*** Opening Information supplied ***
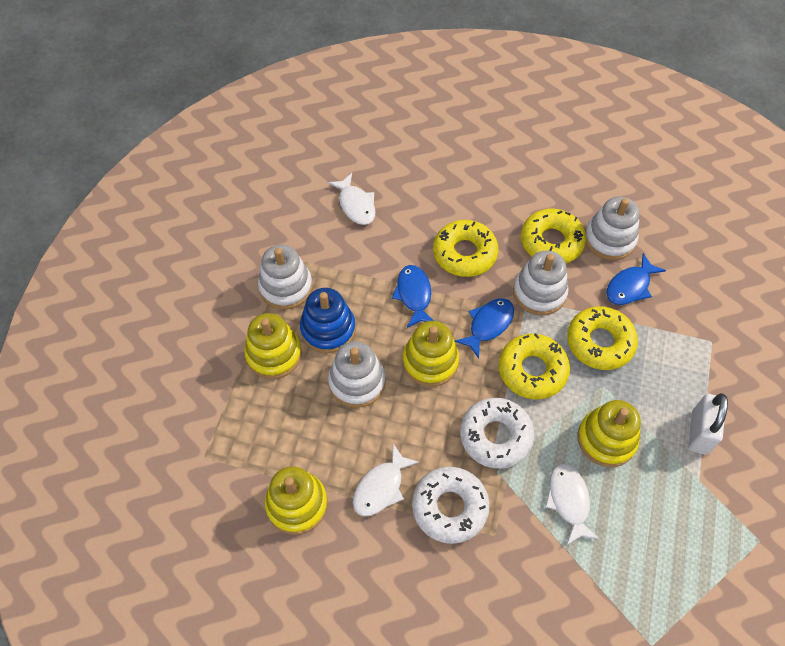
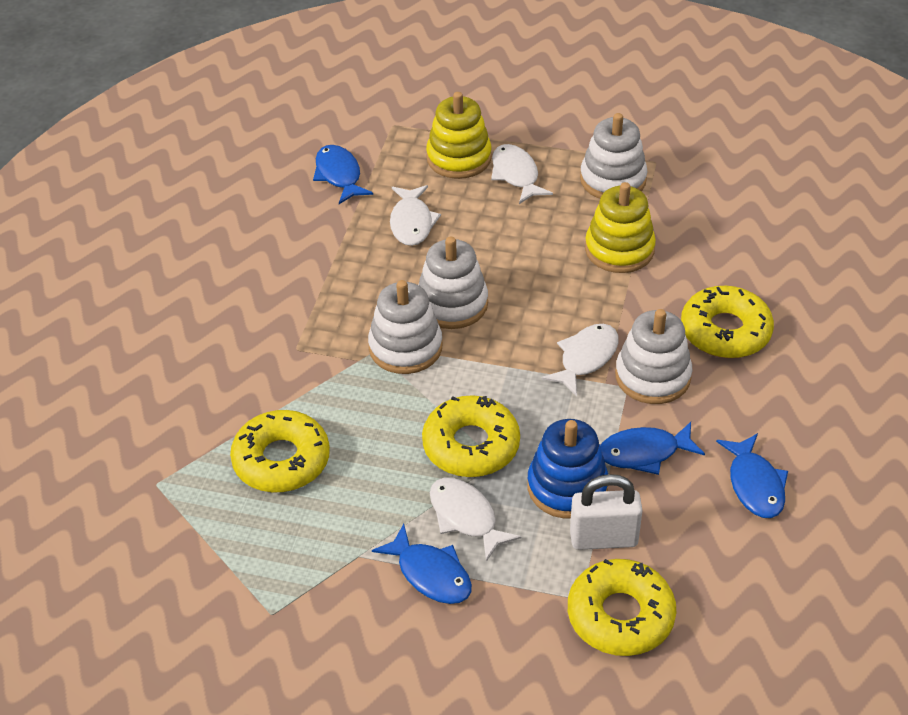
blue fish: 3 -> 4
white donut: 2 -> 0
white fish: 3 -> 4
yellow stacking toy: 4 -> 2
*** Closing Information supplied ***
*Task to complete*: Wherever a picture appears, omit it; copy the rest of the data exactly.

*Response to this task*:
blue fish: 3 -> 4
white donut: 2 -> 0
white fish: 3 -> 4
yellow stacking toy: 4 -> 2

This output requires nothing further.